### Structured diff data
[Start of Attachment]

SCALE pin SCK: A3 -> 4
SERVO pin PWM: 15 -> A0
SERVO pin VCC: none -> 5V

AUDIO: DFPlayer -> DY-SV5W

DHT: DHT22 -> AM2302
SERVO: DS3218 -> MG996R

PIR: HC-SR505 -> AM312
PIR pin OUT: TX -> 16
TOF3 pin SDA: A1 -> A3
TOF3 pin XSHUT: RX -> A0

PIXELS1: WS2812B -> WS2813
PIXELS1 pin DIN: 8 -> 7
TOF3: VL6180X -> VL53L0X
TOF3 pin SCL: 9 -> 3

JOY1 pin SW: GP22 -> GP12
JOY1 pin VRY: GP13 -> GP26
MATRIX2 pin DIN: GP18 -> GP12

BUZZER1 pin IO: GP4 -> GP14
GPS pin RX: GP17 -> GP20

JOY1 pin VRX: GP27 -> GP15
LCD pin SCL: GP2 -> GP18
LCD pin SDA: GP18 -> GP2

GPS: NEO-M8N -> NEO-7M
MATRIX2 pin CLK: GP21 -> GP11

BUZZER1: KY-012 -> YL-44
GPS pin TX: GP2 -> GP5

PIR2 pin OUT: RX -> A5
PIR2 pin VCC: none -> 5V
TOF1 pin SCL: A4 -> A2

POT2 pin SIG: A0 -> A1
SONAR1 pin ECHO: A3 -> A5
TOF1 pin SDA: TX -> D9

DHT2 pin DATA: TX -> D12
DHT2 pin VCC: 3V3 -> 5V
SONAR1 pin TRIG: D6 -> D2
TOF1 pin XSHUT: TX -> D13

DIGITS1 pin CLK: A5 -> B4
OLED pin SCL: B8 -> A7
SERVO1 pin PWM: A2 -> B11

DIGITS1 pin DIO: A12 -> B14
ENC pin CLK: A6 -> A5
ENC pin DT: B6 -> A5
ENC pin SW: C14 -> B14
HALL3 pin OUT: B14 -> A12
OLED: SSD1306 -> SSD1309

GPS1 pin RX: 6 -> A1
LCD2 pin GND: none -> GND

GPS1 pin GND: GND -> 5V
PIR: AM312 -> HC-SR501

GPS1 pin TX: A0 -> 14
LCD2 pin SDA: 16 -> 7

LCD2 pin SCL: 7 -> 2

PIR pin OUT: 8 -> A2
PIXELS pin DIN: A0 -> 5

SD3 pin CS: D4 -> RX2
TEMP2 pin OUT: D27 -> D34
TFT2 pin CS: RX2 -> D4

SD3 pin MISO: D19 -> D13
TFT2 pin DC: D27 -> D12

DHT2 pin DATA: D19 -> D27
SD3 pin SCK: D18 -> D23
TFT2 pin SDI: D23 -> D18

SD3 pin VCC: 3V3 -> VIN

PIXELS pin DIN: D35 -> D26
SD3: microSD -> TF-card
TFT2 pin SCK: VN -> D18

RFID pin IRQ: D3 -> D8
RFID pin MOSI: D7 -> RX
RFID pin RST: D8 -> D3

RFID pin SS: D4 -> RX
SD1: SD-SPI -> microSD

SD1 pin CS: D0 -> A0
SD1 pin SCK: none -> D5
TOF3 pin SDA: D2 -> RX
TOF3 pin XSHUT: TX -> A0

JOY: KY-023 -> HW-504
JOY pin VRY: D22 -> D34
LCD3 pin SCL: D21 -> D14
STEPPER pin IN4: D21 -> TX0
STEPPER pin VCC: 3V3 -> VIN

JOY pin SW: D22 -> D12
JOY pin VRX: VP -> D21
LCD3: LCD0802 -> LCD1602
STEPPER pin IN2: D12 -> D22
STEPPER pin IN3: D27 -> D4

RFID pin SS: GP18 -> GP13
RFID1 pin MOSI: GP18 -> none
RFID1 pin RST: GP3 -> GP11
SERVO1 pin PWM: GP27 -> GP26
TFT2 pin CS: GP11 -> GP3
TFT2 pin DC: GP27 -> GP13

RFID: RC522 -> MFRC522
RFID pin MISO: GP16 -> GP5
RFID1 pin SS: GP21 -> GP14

[End of Attachment]

### Work required
Starting at the line that contains "JOY: KY-023 -> HW-504", quote each remaining line of the entries above, unchanged.

### Expected answer
JOY: KY-023 -> HW-504
JOY pin VRY: D22 -> D34
LCD3 pin SCL: D21 -> D14
STEPPER pin IN4: D21 -> TX0
STEPPER pin VCC: 3V3 -> VIN

JOY pin SW: D22 -> D12
JOY pin VRX: VP -> D21
LCD3: LCD0802 -> LCD1602
STEPPER pin IN2: D12 -> D22
STEPPER pin IN3: D27 -> D4

RFID pin SS: GP18 -> GP13
RFID1 pin MOSI: GP18 -> none
RFID1 pin RST: GP3 -> GP11
SERVO1 pin PWM: GP27 -> GP26
TFT2 pin CS: GP11 -> GP3
TFT2 pin DC: GP27 -> GP13

RFID: RC522 -> MFRC522
RFID pin MISO: GP16 -> GP5
RFID1 pin SS: GP21 -> GP14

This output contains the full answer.